[EXERCISE DESCRIPTION]: Exactly the lines from the one that holds "change=insert; new=yellow mouse;" to the end of the data below: retype these and nothing else.

[DATA BLOCK]:
__________

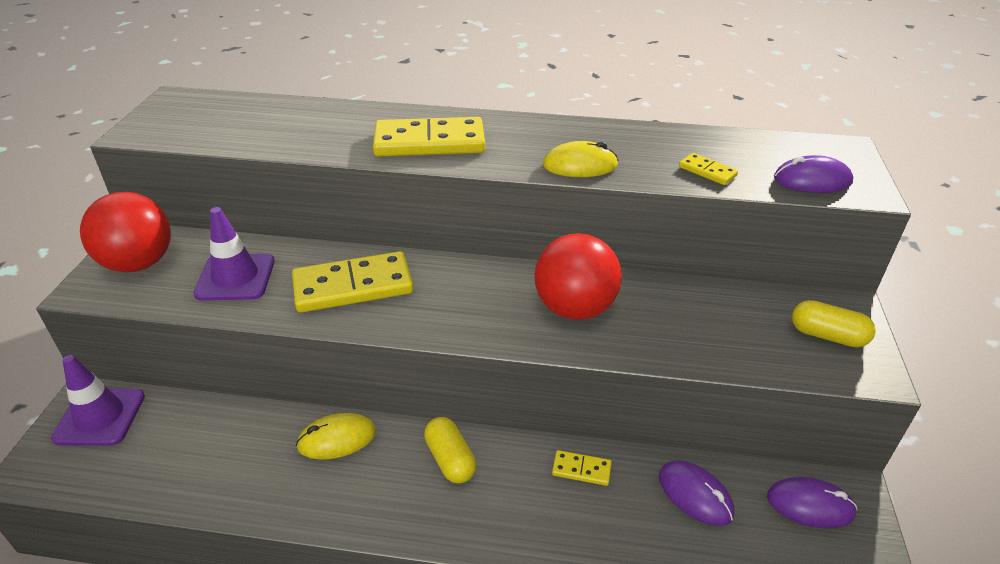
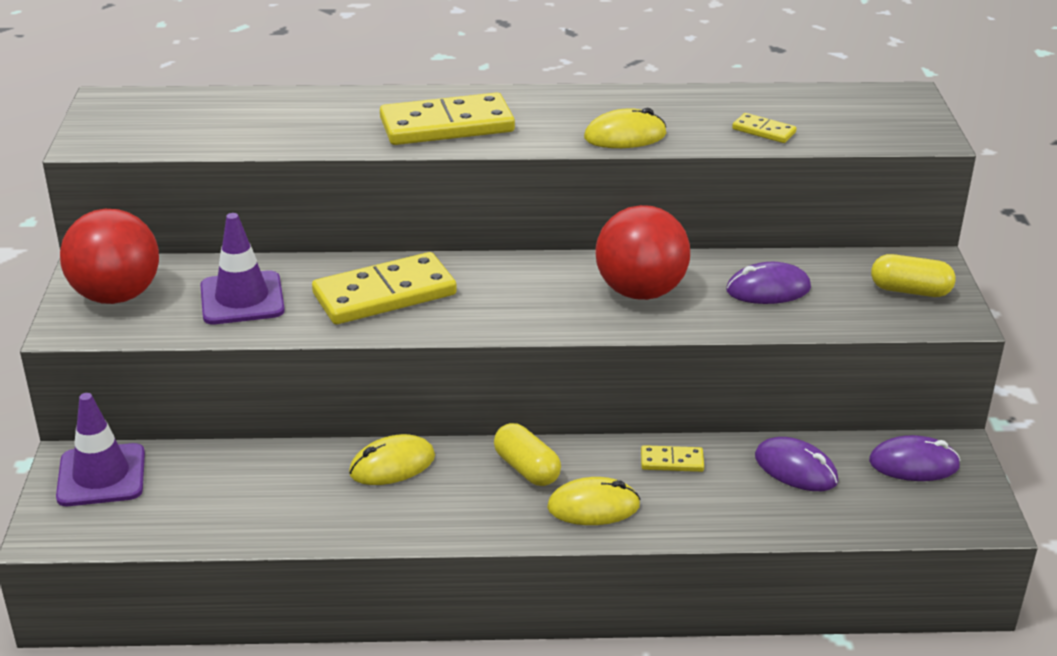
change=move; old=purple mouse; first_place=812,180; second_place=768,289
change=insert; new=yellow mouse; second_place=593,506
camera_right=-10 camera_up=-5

__________

[RESULT FOR THIS TASK]:
change=insert; new=yellow mouse; second_place=593,506
camera_right=-10 camera_up=-5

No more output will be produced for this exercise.